Object state change records

━━━━━━

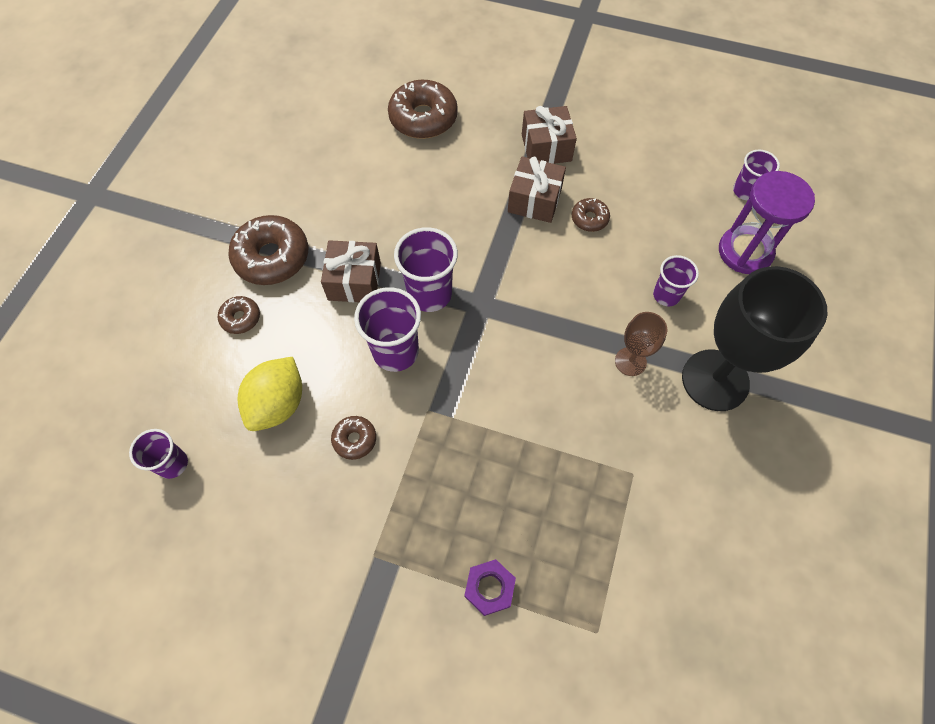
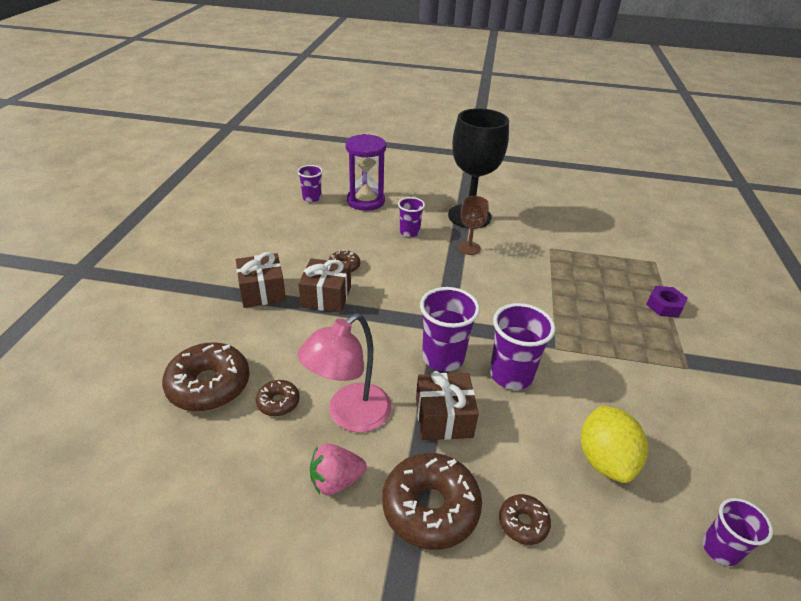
camera: 100 degrees left, 25 degrees down
yellow lemon [237,357,302,431] -> yellow lemon turned 75 degrees clockwise [581,406,648,483]
brown donut [331,416,376,460] -> brown donut moved to [256,380,300,416]
none -> pink lamp [298,313,392,433]
none -> pink strawberry [310,444,367,496]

━━━━━━

__Work to be completed__:
Find every line in the records that has the word "pink". Copy those lines.

__Exercise result__:
none -> pink lamp [298,313,392,433]
none -> pink strawberry [310,444,367,496]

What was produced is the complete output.